----- Data listing -----

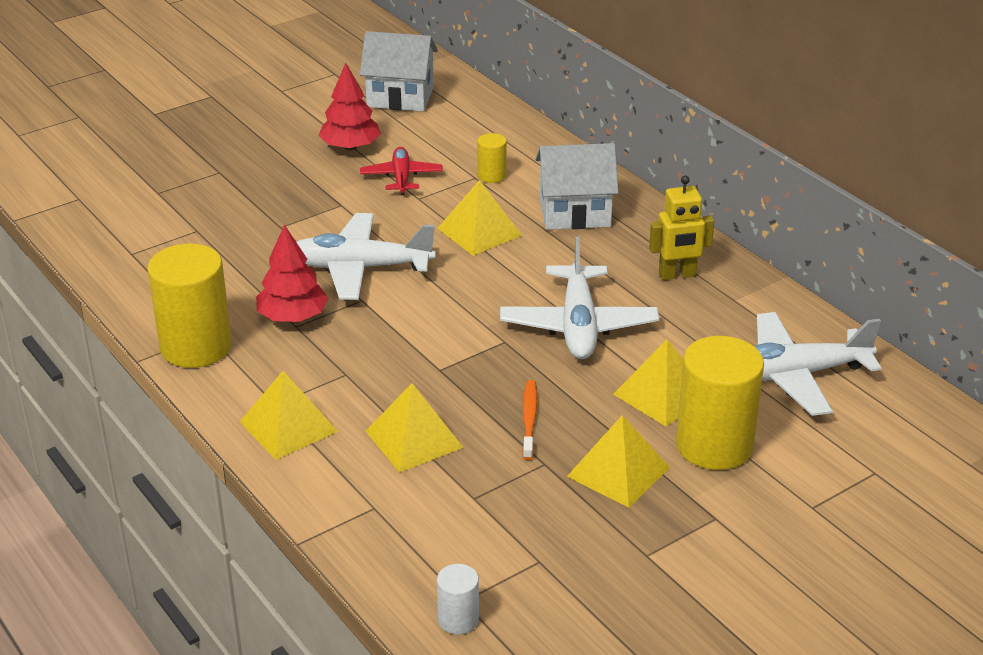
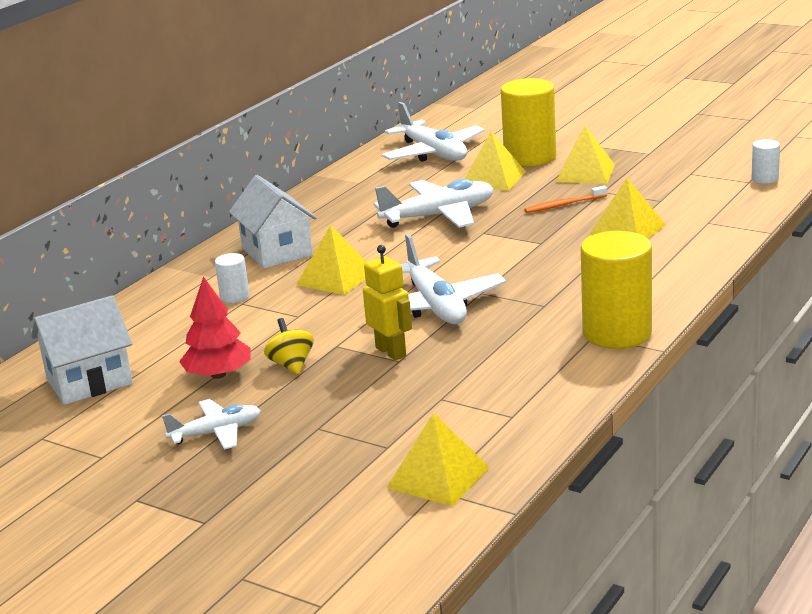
camera: 110 degrees left, 10 degrees down
yellow pyramid [240,371,338,460] -> yellow pyramid moved to [387,413,490,506]
red tree [256,225,328,322] -> none
white house [360,31,438,111] -> white house turned 75 degrees clockwise [31,295,133,405]
red plane [360,147,443,195] -> none
yellow cylinder [477,133,507,183] -> white cylinder [215,253,249,303]
yellow robot [649,176,714,280] -> yellow robot moved to [363,245,412,360]
none -> white plane [162,399,261,450]
none -> yellow spinning top [264,318,314,375]

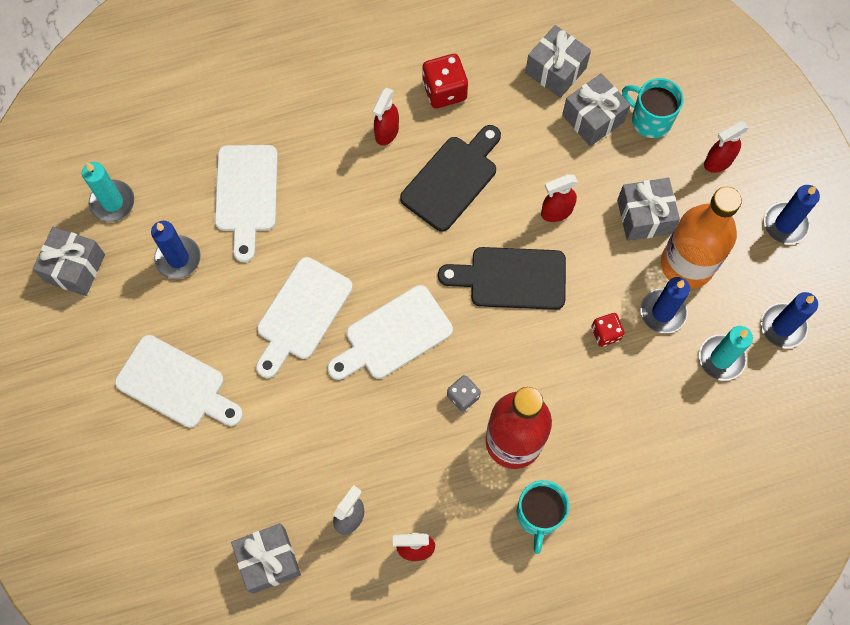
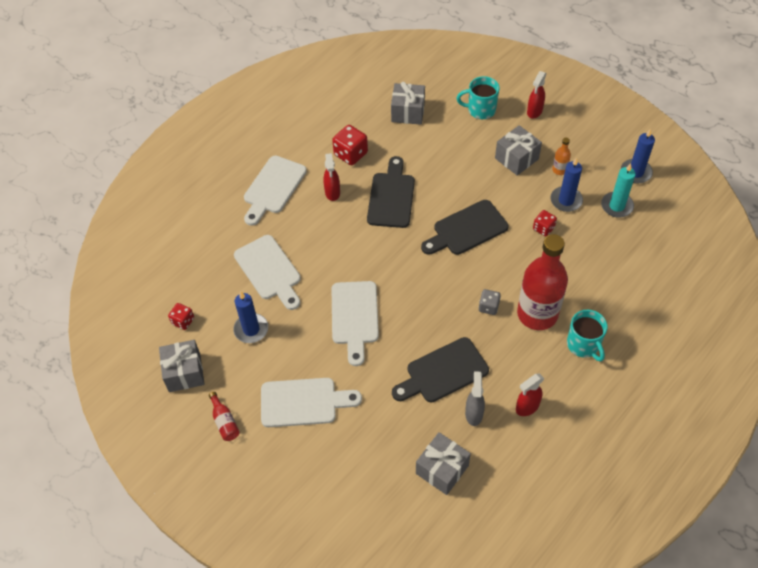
camera: 30 degrees left, 15 degrees down
turquoise candle [82,162,134,222] -> red dice [168,303,194,330]
white cutting board [327,285,453,380] -> white cutting board moved to [244,155,307,226]
red spray bottle [541,174,578,222] -> none
grey gift [562,73,630,146] -> none
orange bottle [661,187,742,289] -> orange bottle [552,138,571,175], size x0.40
blue candle [764,185,820,244] -> none
none -> red bottle [209,392,240,441]
none -> black cutting board [392,337,489,403]

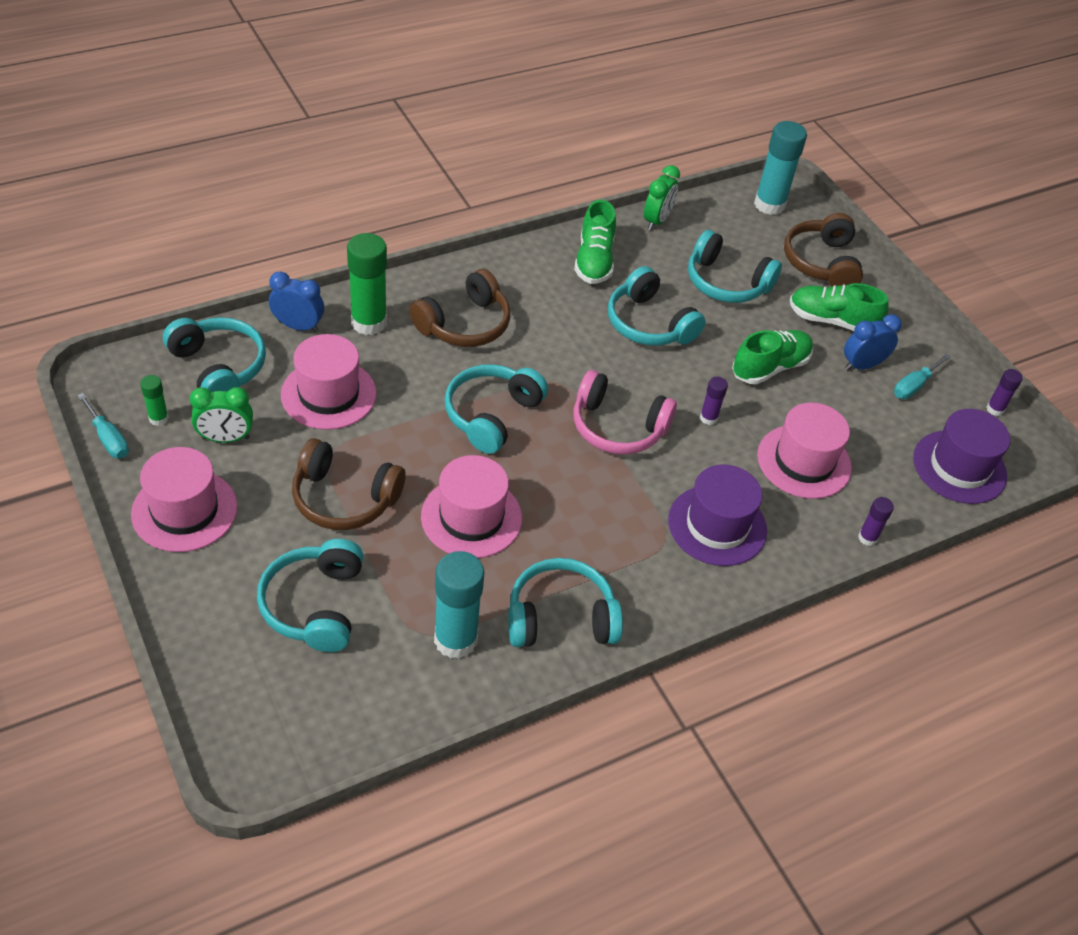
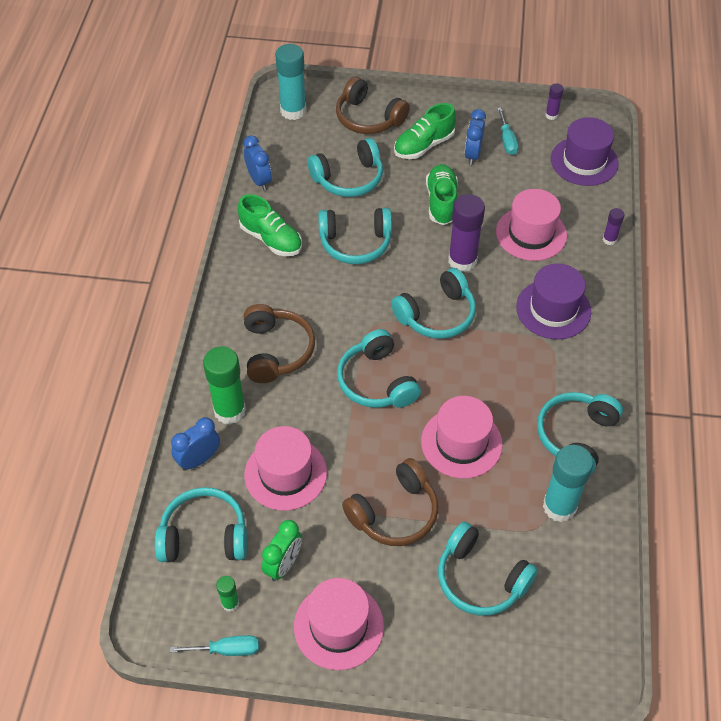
camera: 50 degrees left, 5 degrees up
pink headphones [574,370,677,455] -> turquoise headphones [391,268,476,339]
green clock [644,165,680,230] -> blue clock [243,135,272,191]
purple glue stick [700,377,728,425] -> purple glue stick [448,194,485,272], size x2.04

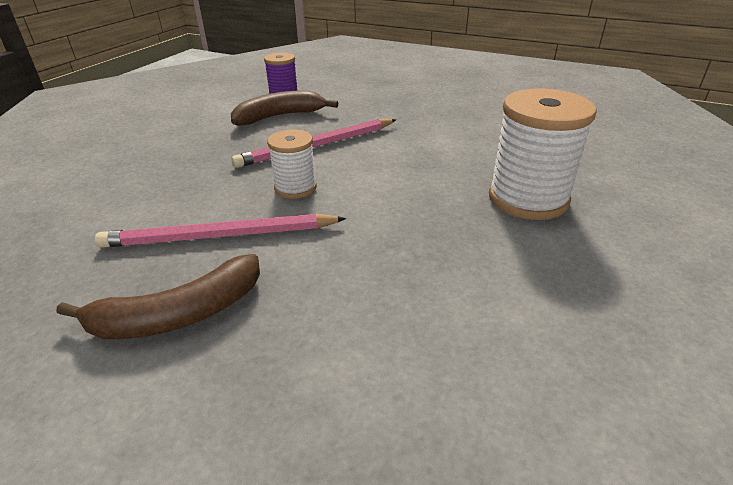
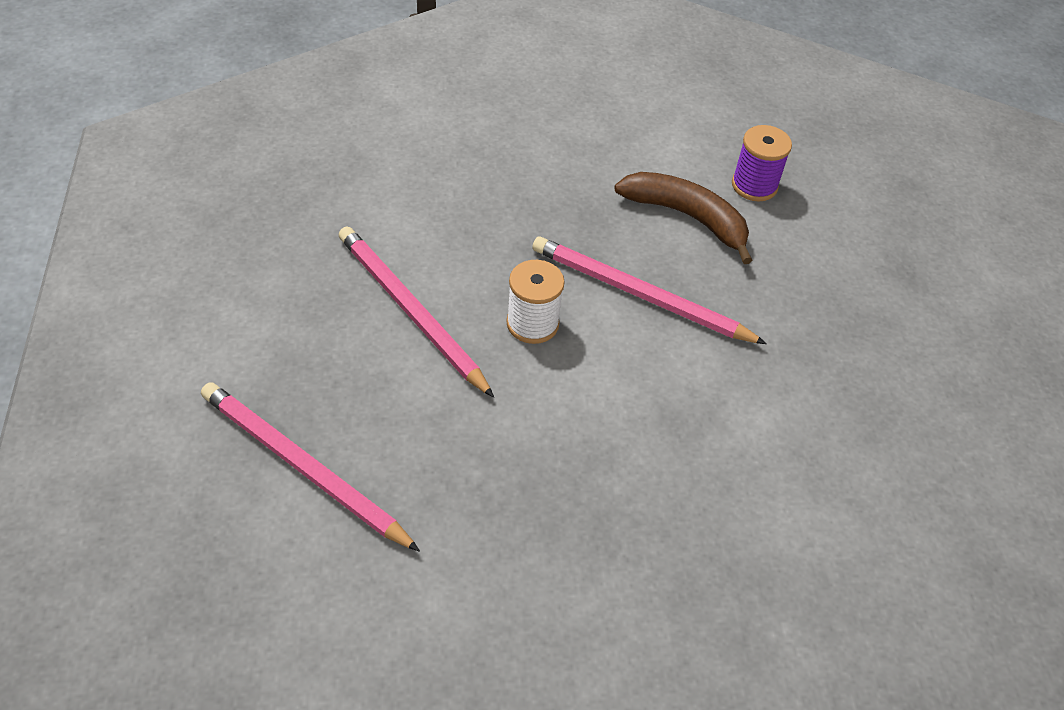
camera: 55 degrees right, 15 degrees up
brown banana [56,254,260,339] -> none
white spool [489,88,597,220] -> none
none -> pink pencil [201,382,420,552]

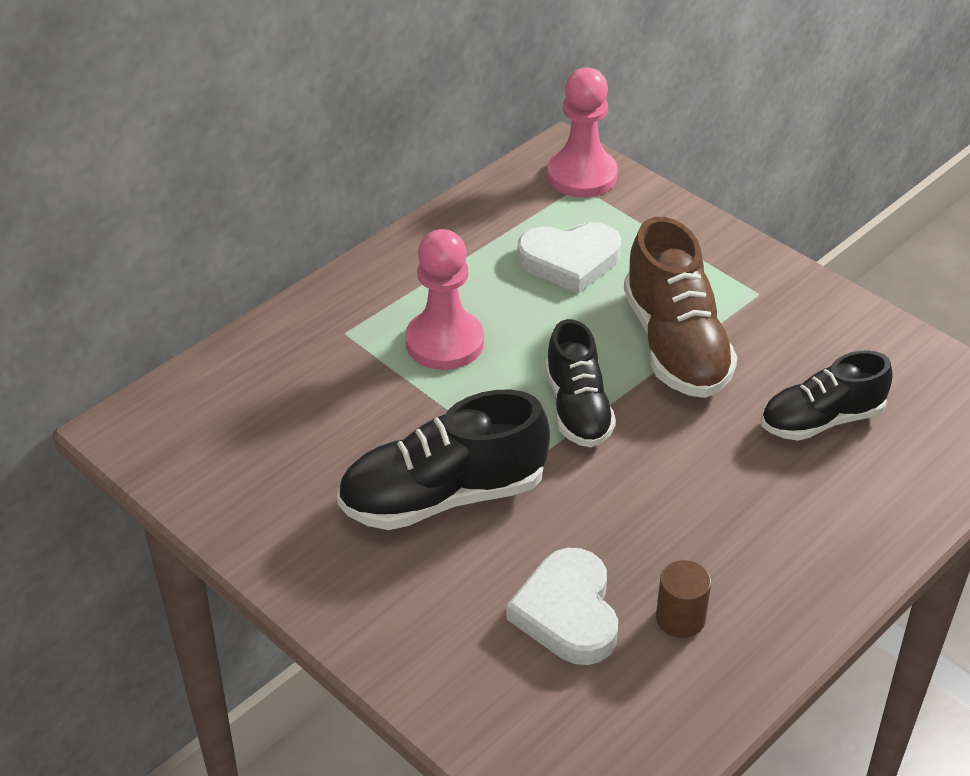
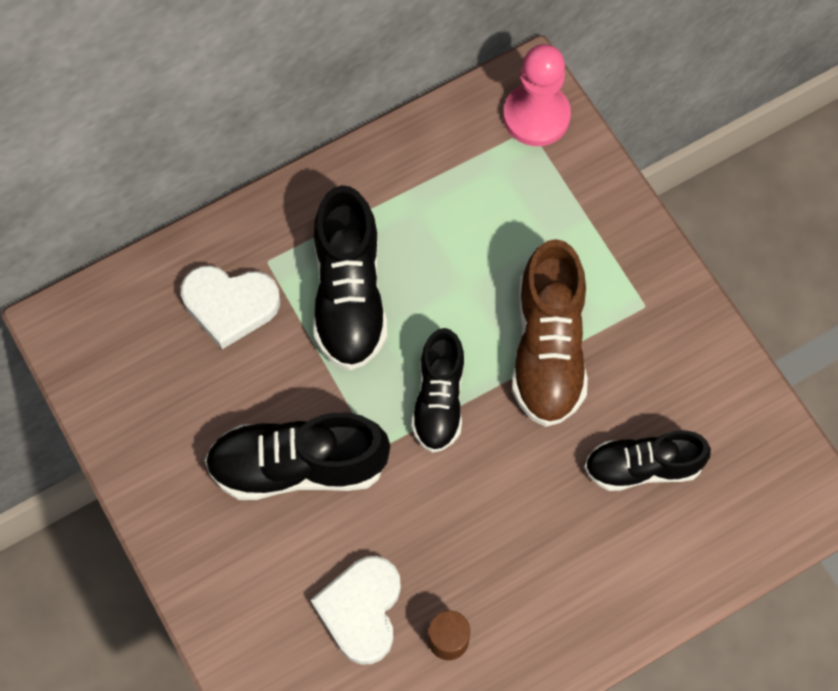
camera: 15 degrees right, 25 degrees up
pink pawn [405,229,484,370] -> black shoe [313,185,387,371]
white heart [517,222,621,294] -> white heart moved to [181,265,280,349]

-----

▸ Activity
Above are the records. Copy word for word only their lines from the one holding "white cutting board [327,285,453,380]" through the one holding "brown banana [56,254,260,339] -> none", both included, and skip the images.

▸ Your response
white cutting board [327,285,453,380] -> white cutting board moved to [244,155,307,226]
red spray bottle [541,174,578,222] -> none
grey gift [562,73,630,146] -> none
orange bottle [661,187,742,289] -> orange bottle [552,138,571,175], size x0.40
blue candle [764,185,820,244] -> none
none -> red bottle [209,392,240,441]
none -> black cutting board [392,337,489,403]

camera: 50 degrees left, 5 degrees up
pink headphones [574,370,677,455] -> turquoise headphones [391,268,476,339]
green clock [644,165,680,230] -> blue clock [243,135,272,191]
purple glue stick [700,377,728,425] -> purple glue stick [448,194,485,272], size x2.04

camera: 55 degrees right, 15 degrees up
brown banana [56,254,260,339] -> none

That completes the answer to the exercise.